Aim of the exercise:
In your copy, repeat the records exactly and leave out the pictures.

Given entries:
|---|
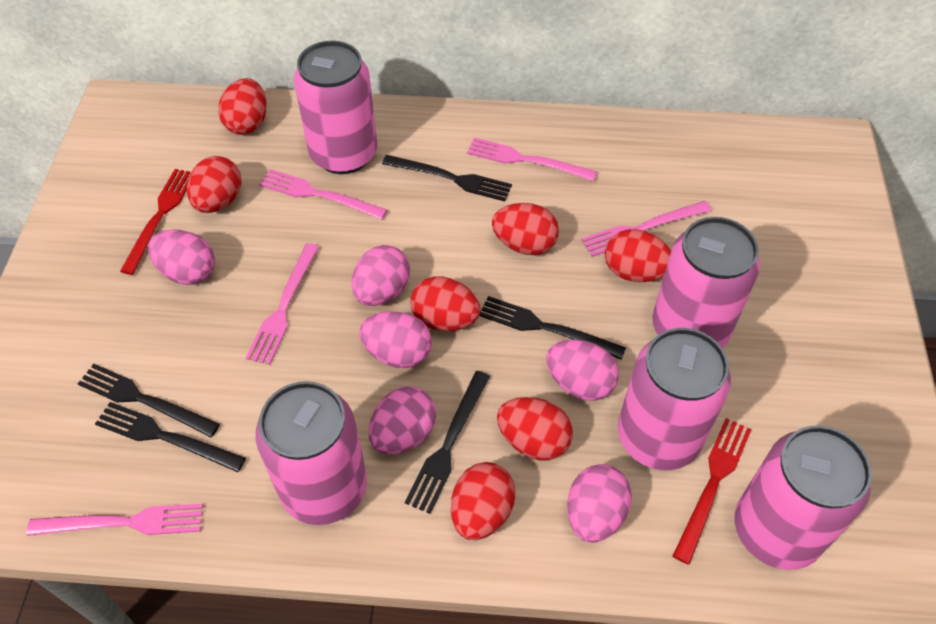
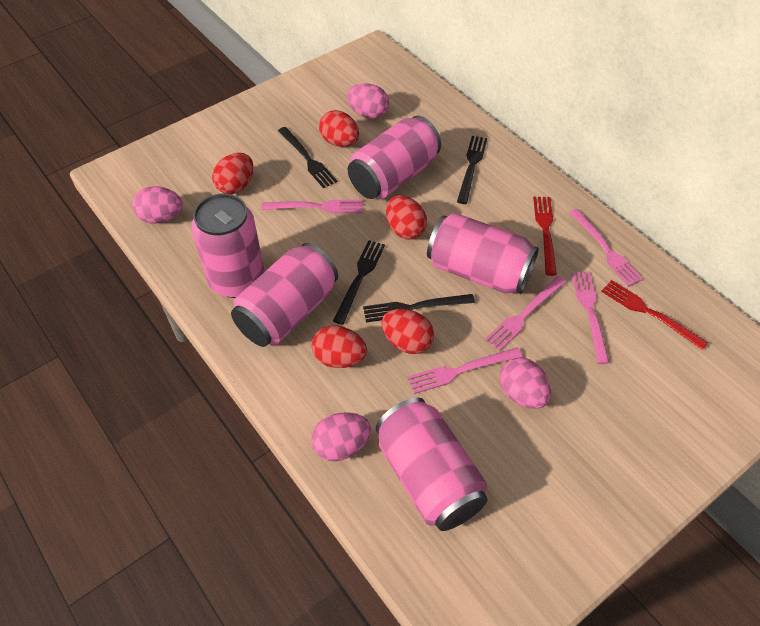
black fork: 5 -> 4
pink egg: 6 -> 4
red egg: 7 -> 5

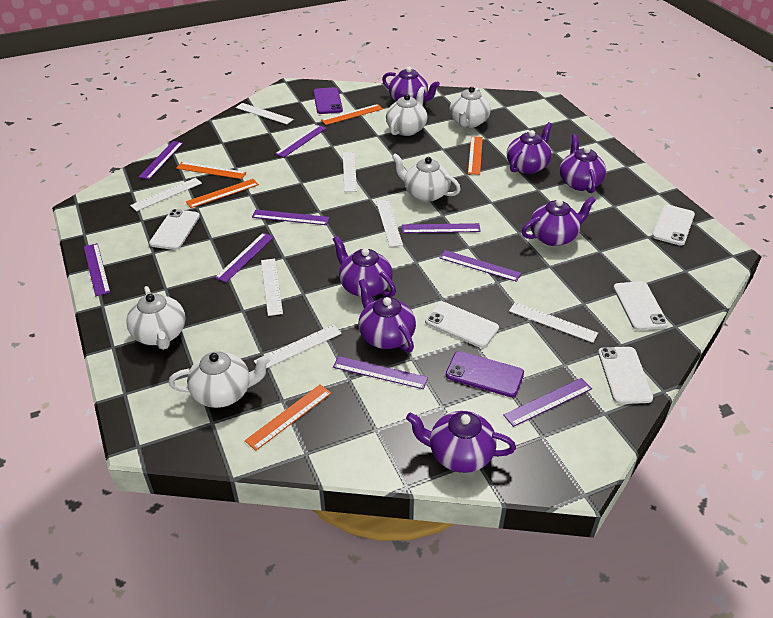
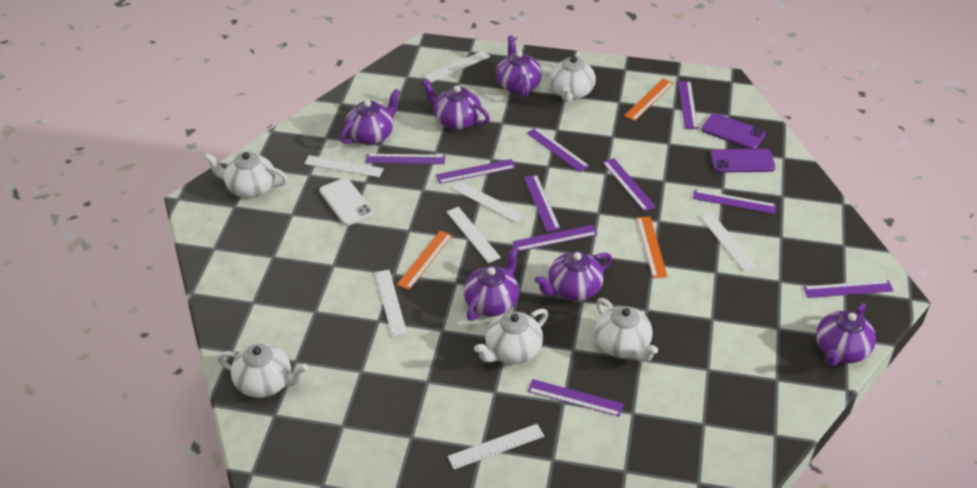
orange ruler: 5 -> 3
purple ruler: 9 -> 10
purple teapot: 7 -> 6
white phone: 5 -> 1

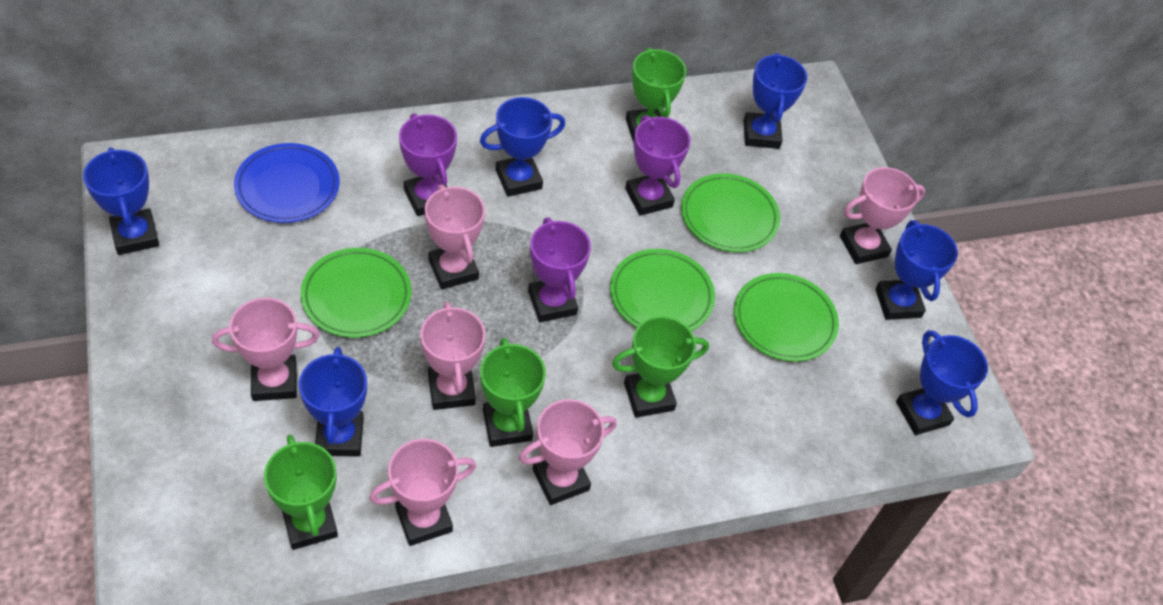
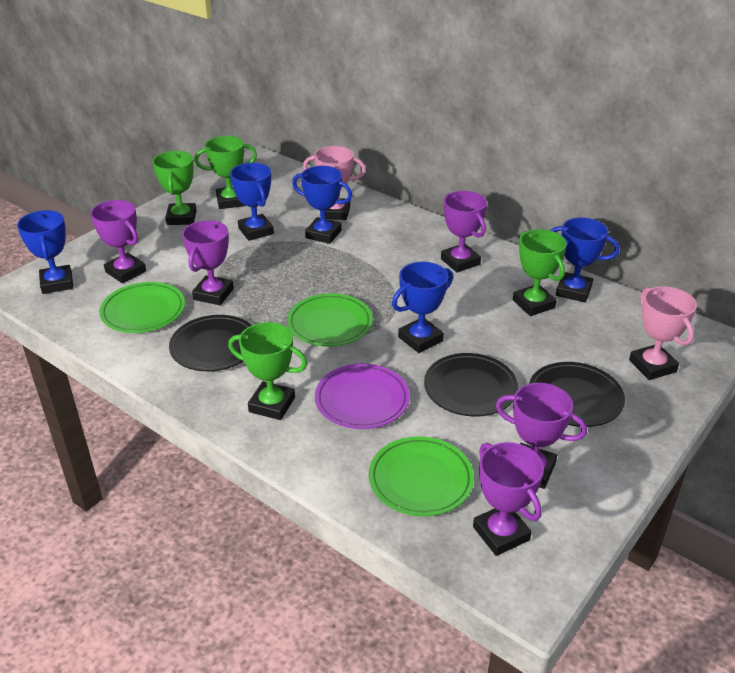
black plate: 0 -> 3
blue plate: 1 -> 0
blue trophy: 6 -> 5
green plate: 4 -> 3
pink trophy: 6 -> 2
purple plate: 0 -> 1
purple trophy: 3 -> 5

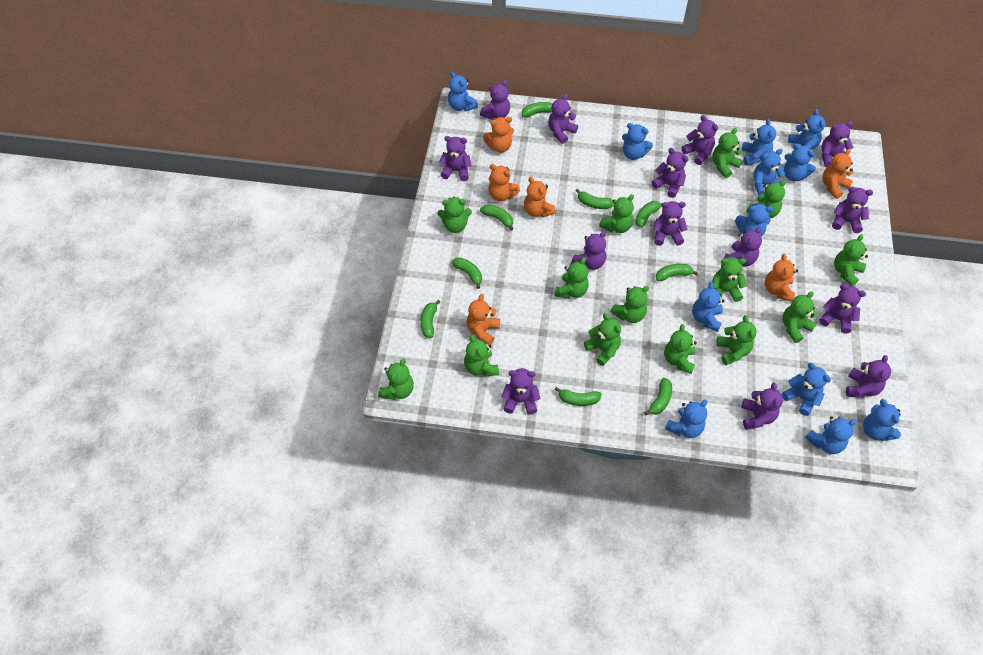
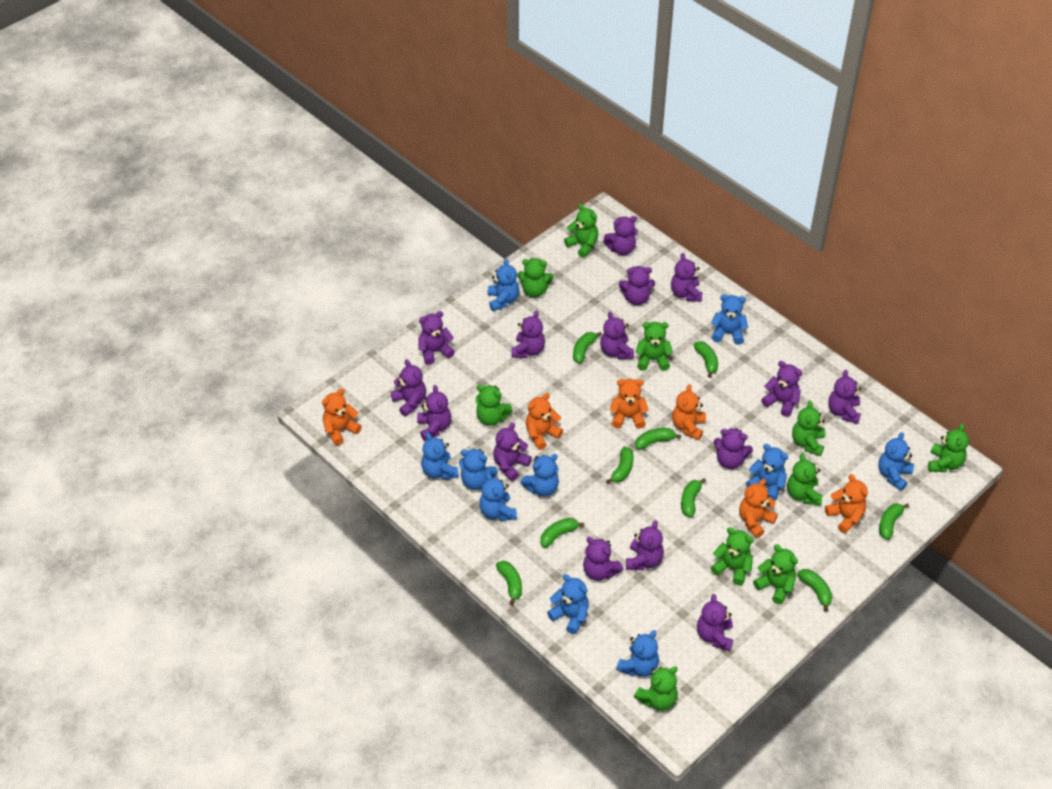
blue teddy bear: 12 -> 10
green teddy bear: 14 -> 10
purple teddy bear: 14 -> 15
|---|
Result of the task:
black fork: 5 -> 4
pink egg: 6 -> 4
red egg: 7 -> 5

orange ruler: 5 -> 3
purple ruler: 9 -> 10
purple teapot: 7 -> 6
white phone: 5 -> 1

black plate: 0 -> 3
blue plate: 1 -> 0
blue trophy: 6 -> 5
green plate: 4 -> 3
pink trophy: 6 -> 2
purple plate: 0 -> 1
purple trophy: 3 -> 5

blue teddy bear: 12 -> 10
green teddy bear: 14 -> 10
purple teddy bear: 14 -> 15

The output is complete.